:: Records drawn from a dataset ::
>>>>
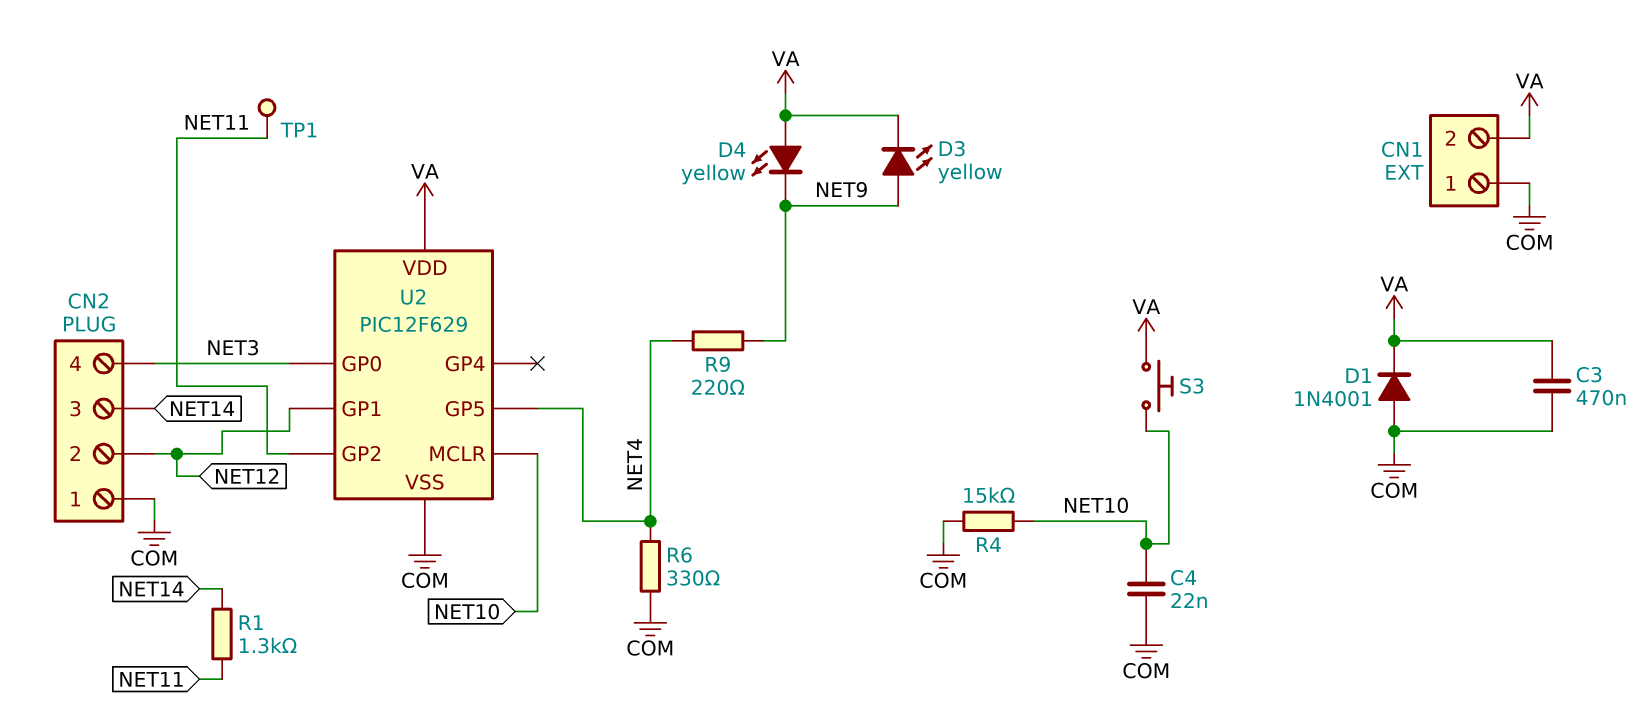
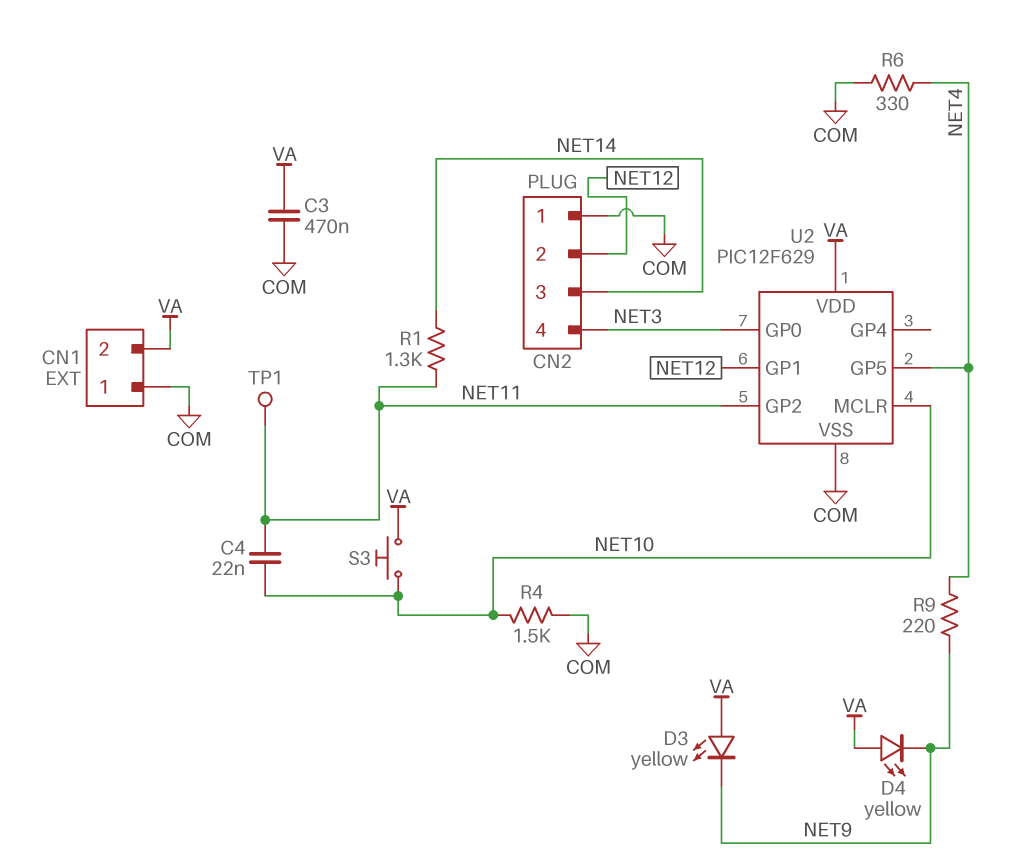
C4: 22nF (COM, NET10) -> 22nF (NET10, NET11)
D1: diode 1N4001 (A COM, K VA) -> none
D3: LED yellow (A NET9, K VA) -> LED yellow (A VA, K NET9)
R4: 15k (COM, NET10) -> 1.5k (COM, NET10)

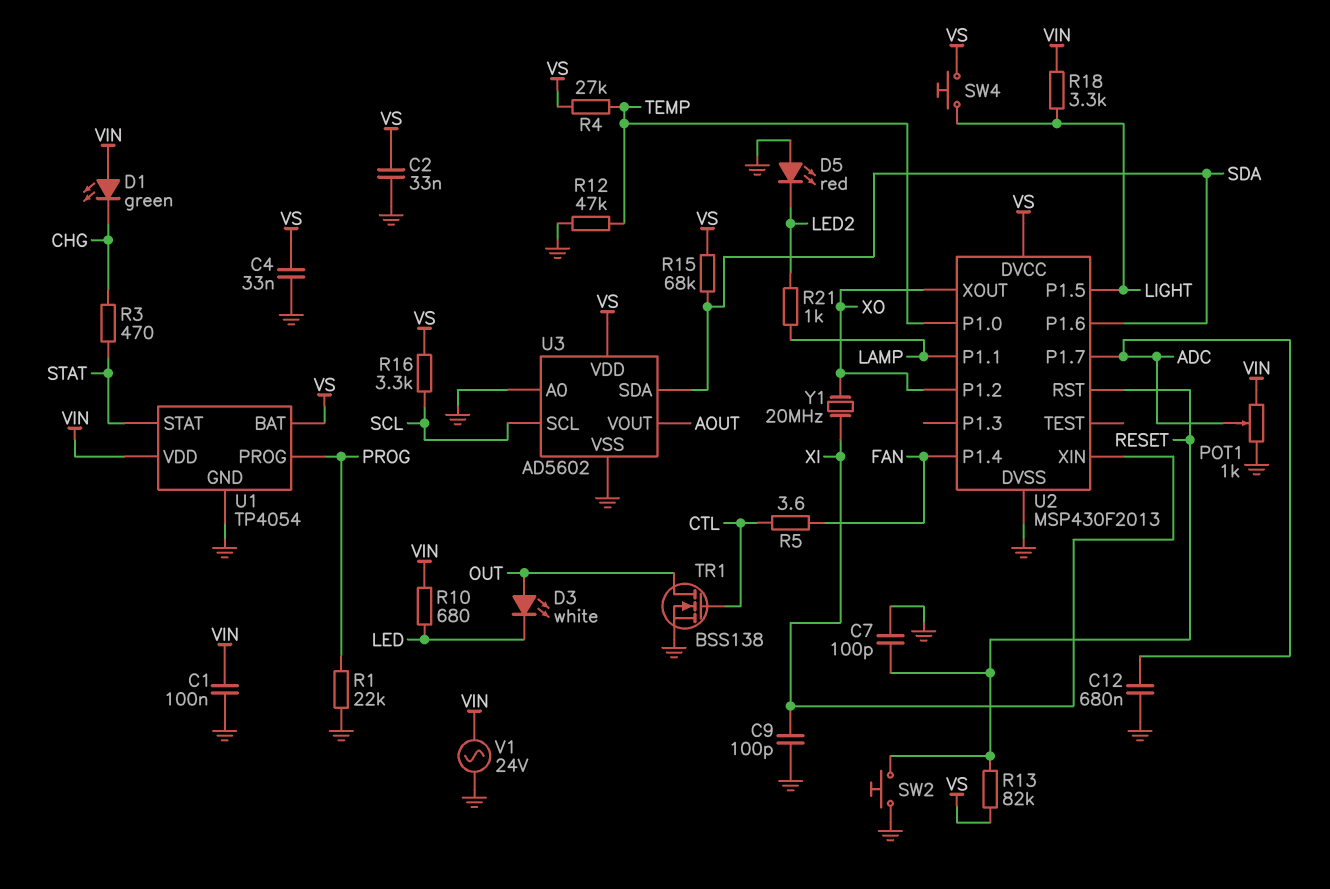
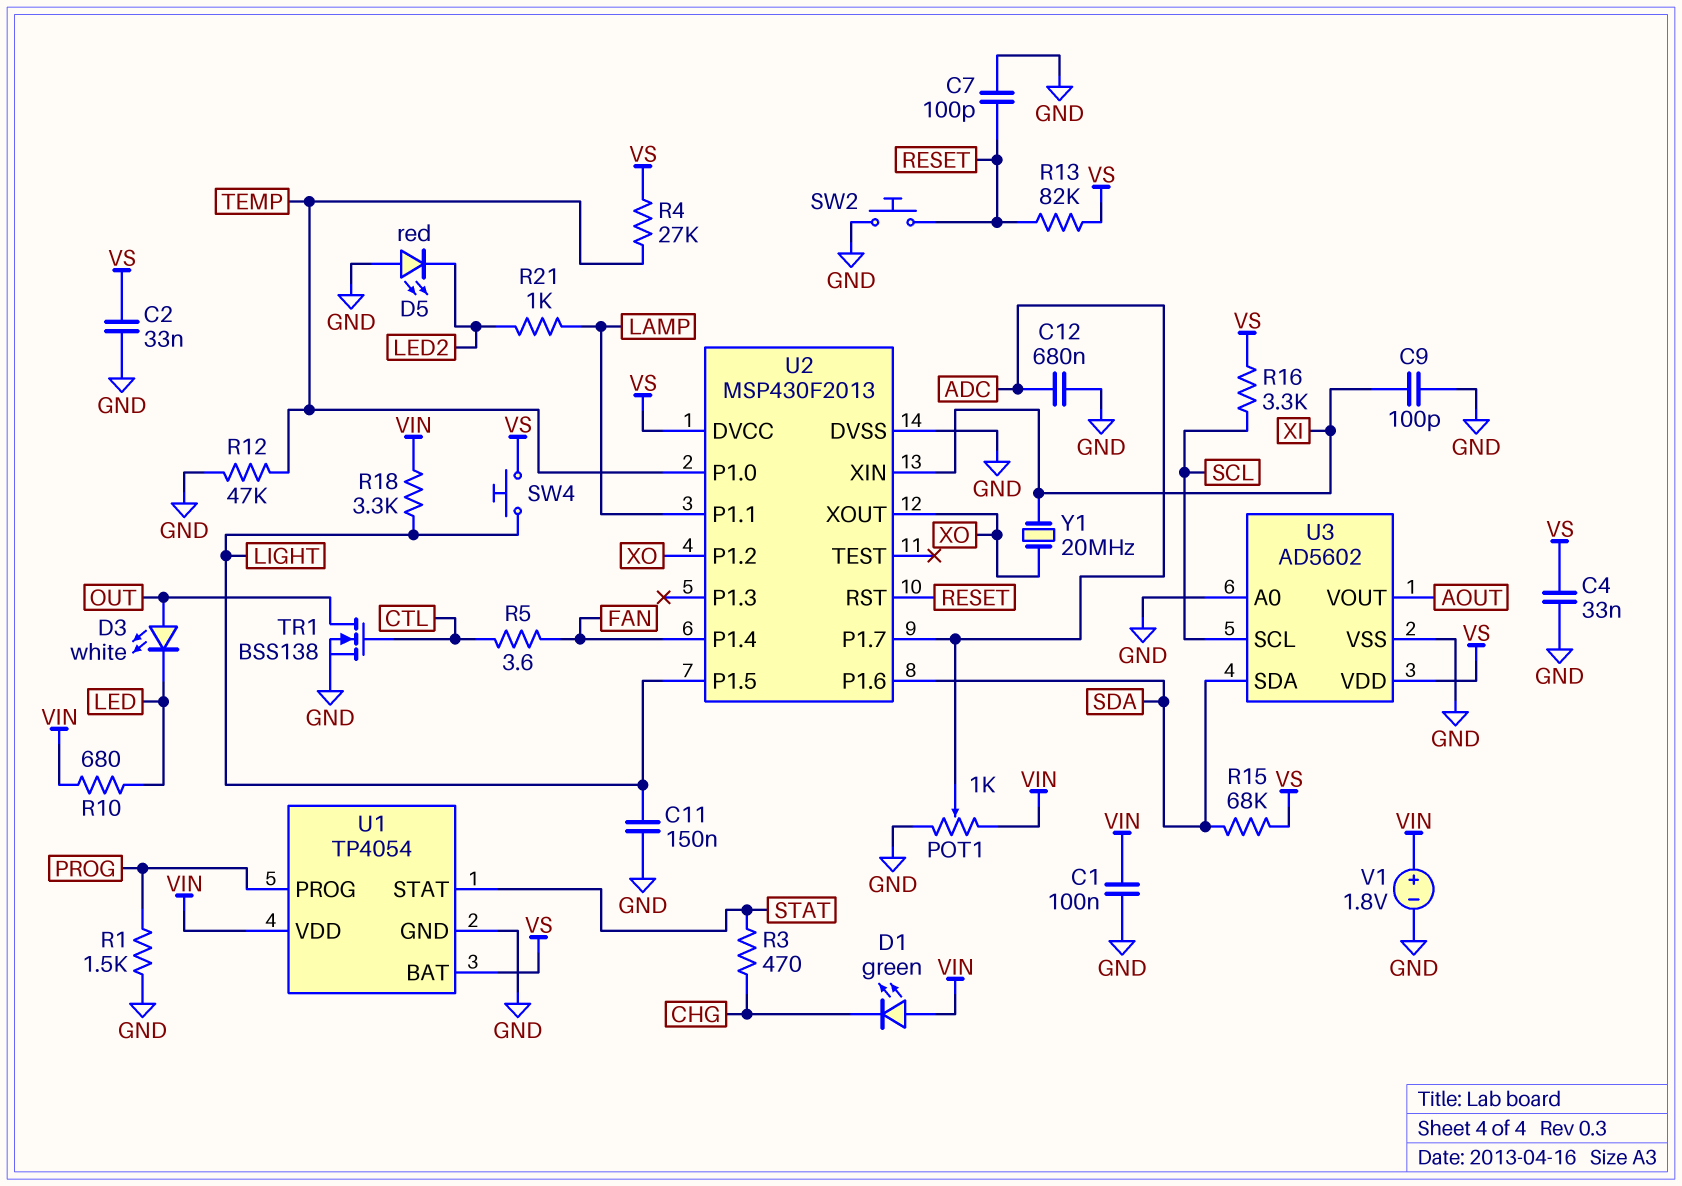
C11: none -> 150nF (GND, LIGHT)
R1: 22k (GND, PROG) -> 1.5k (GND, PROG)
V1: AC 24V (GND, VIN) -> 1.8V (plus VIN, minus GND)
<<<<
:: WHAT IS NEEDED ::
Find the lines in the records that contain the word "none", then copy every one of them.

:: TASK RESULT ::
D1: diode 1N4001 (A COM, K VA) -> none
C11: none -> 150nF (GND, LIGHT)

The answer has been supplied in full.